> _EXERCISE DETAILS_:
Report back every line below that carries the word "none".

DATASET ENTRIES section start

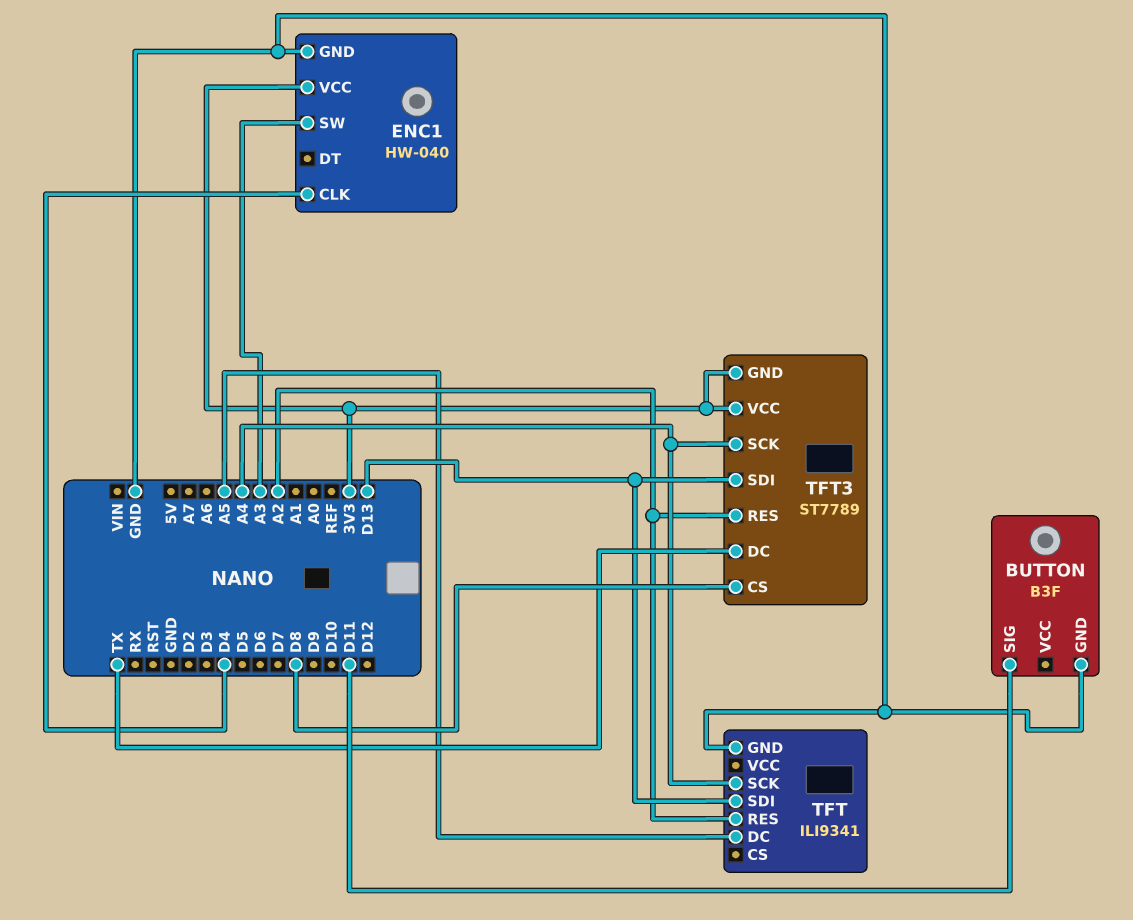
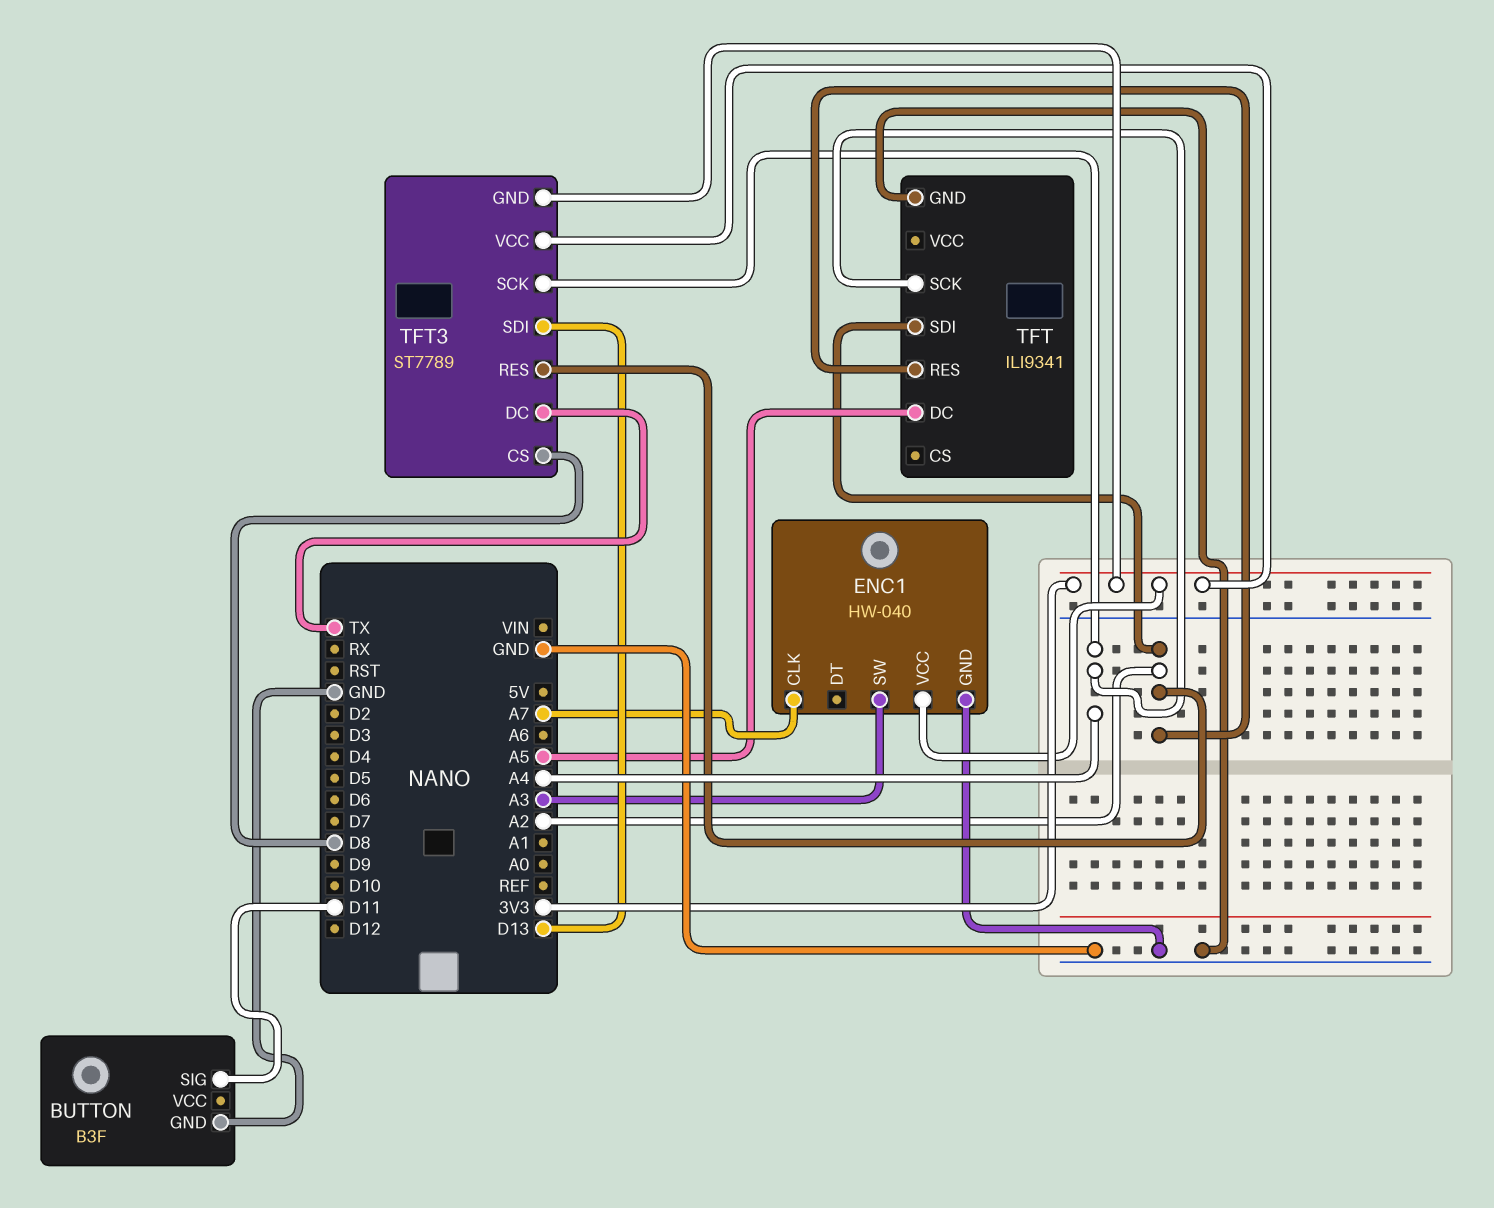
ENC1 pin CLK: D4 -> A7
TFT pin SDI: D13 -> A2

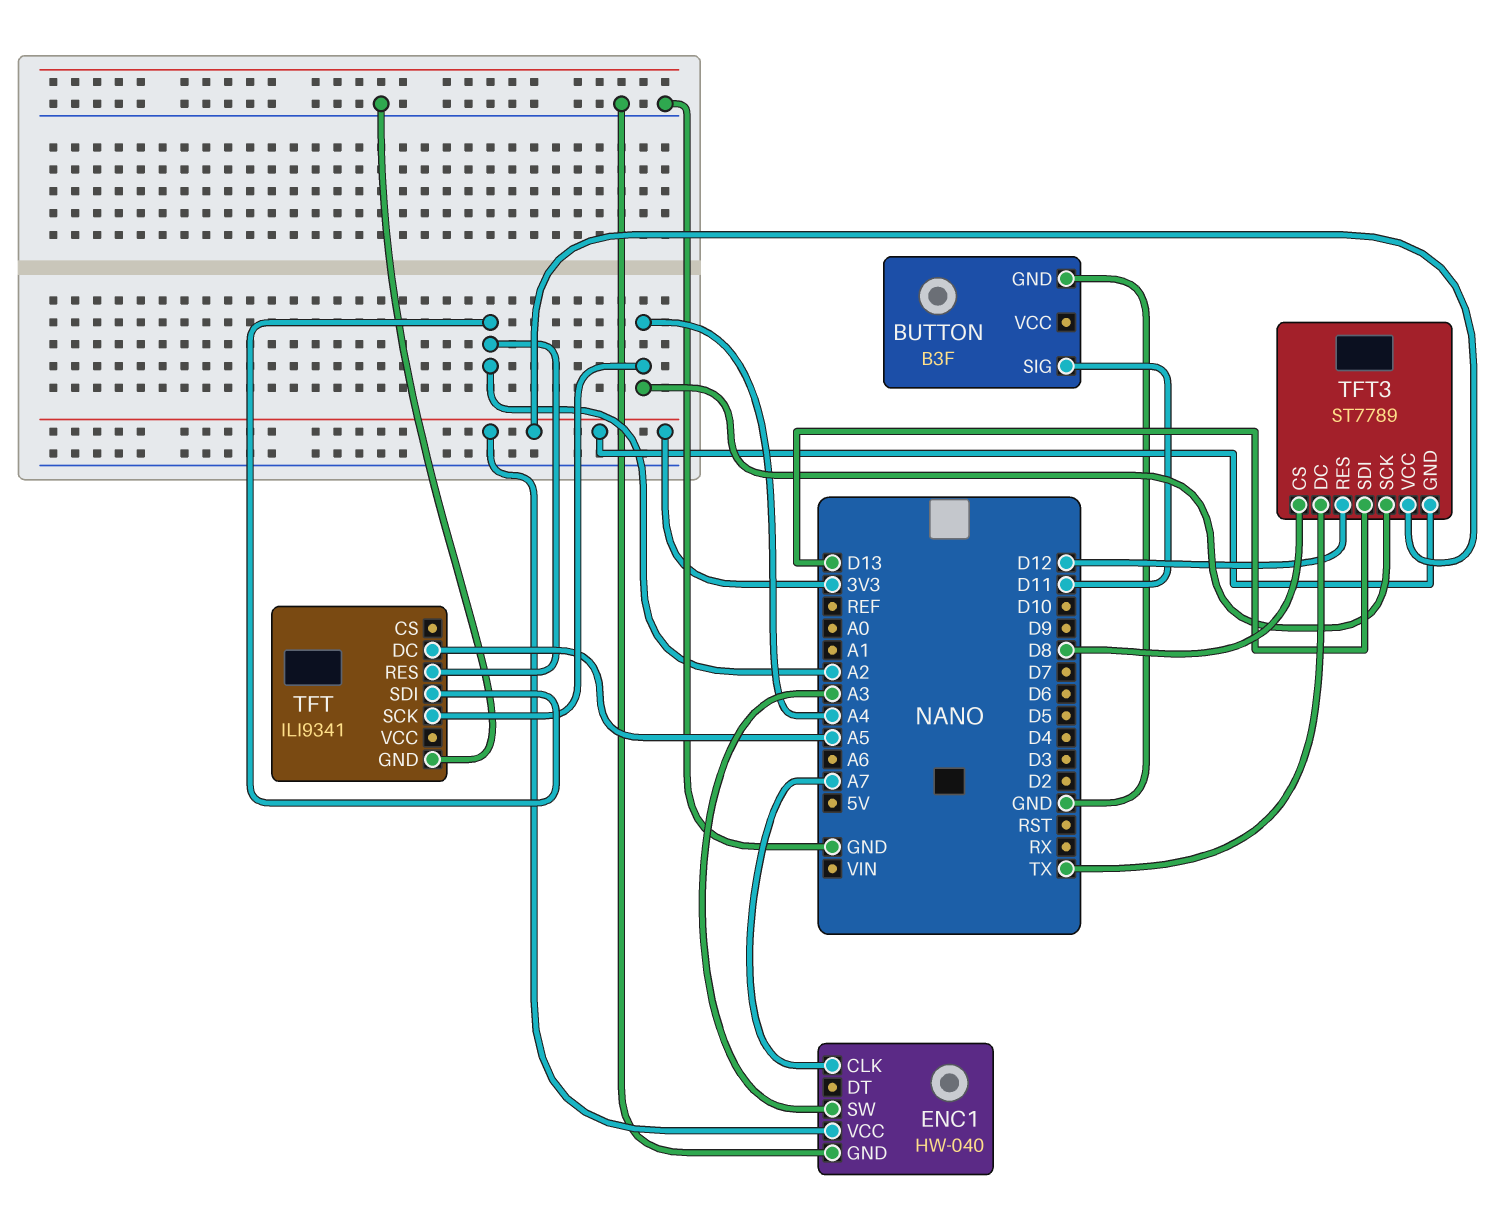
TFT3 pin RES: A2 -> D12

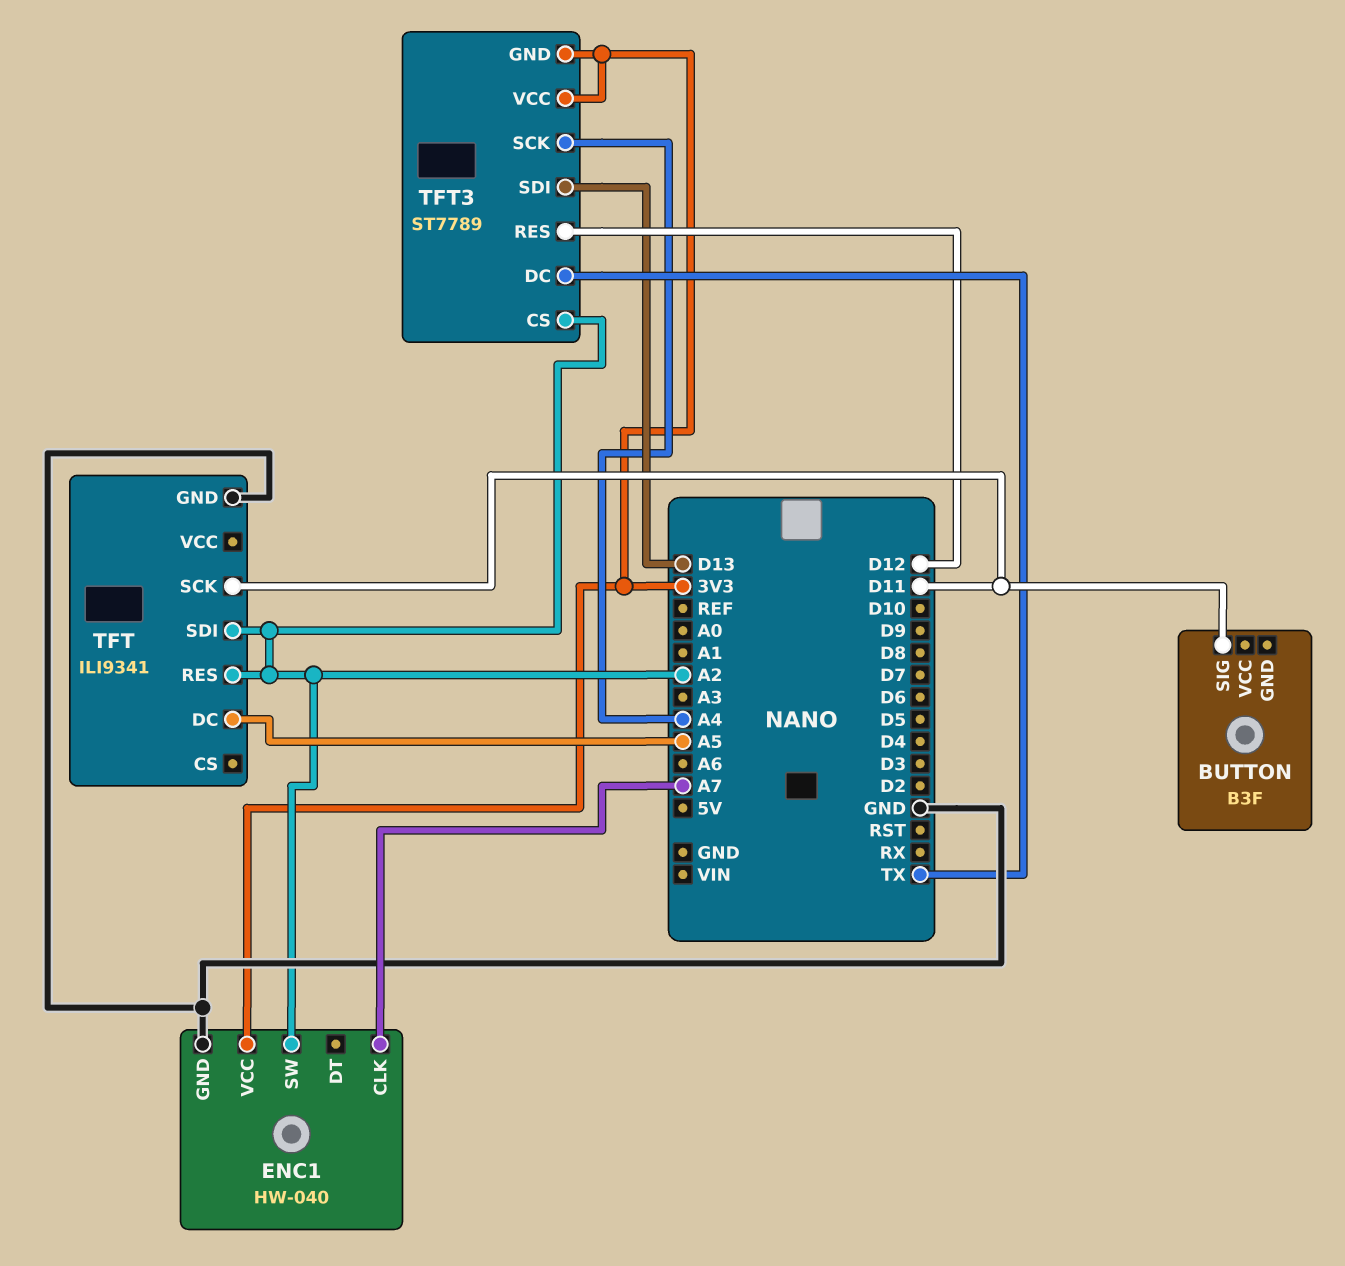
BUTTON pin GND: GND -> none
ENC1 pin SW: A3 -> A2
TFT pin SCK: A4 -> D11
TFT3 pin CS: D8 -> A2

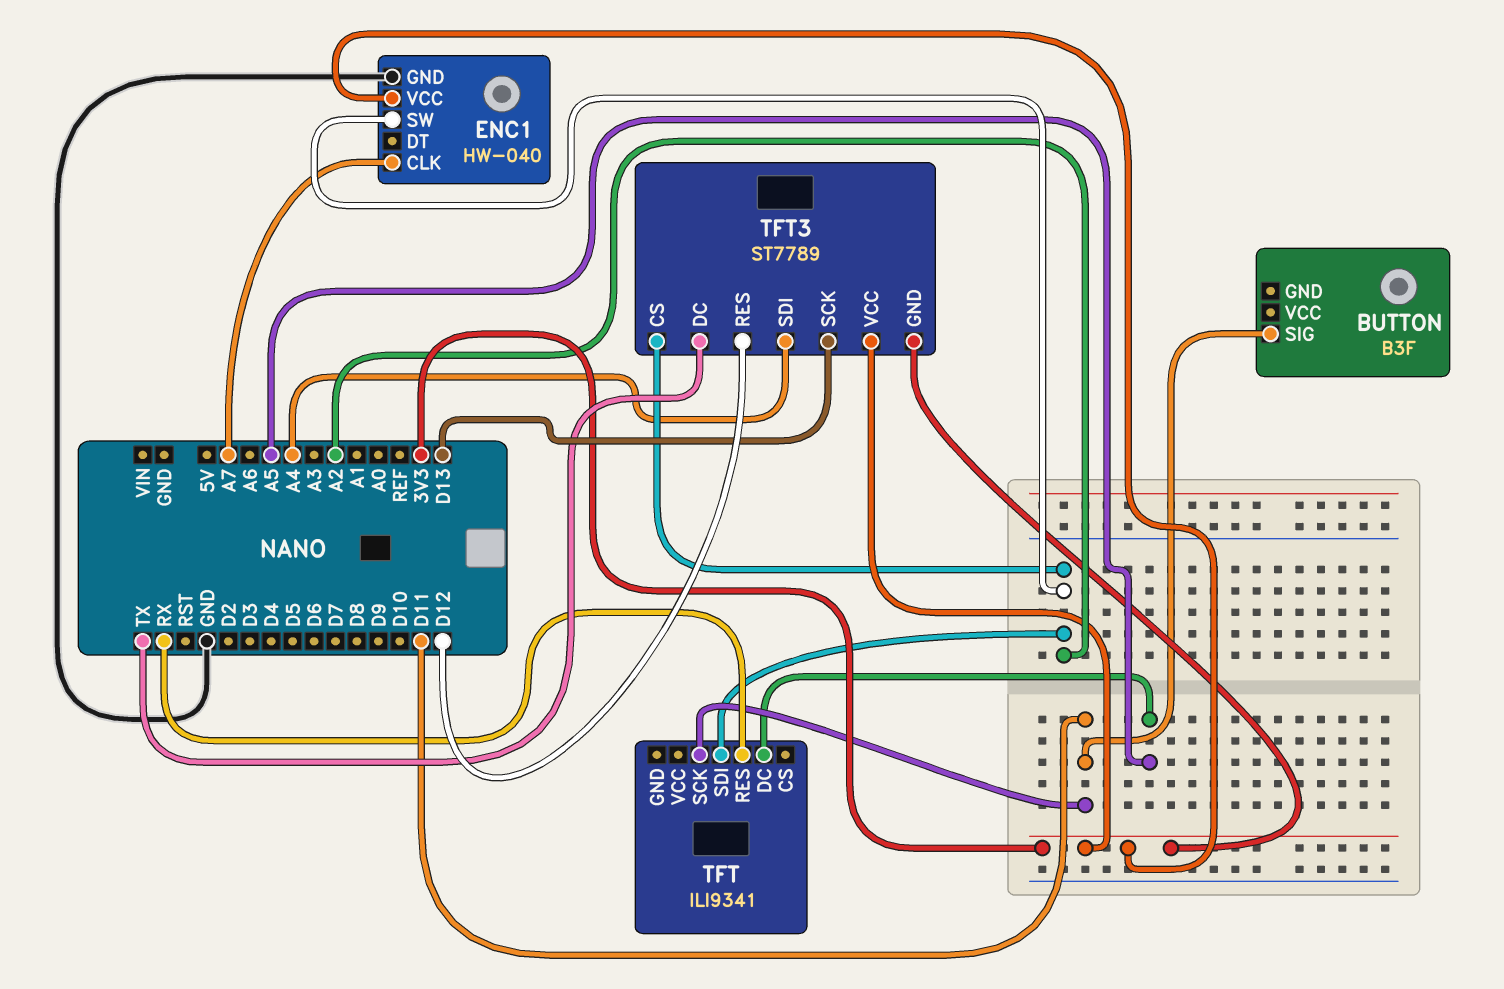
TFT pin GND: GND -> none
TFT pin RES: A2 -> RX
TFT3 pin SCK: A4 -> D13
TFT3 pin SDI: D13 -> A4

DATASET ENTRIES section end

> _ANSWER BOX_:
BUTTON pin GND: GND -> none
TFT pin GND: GND -> none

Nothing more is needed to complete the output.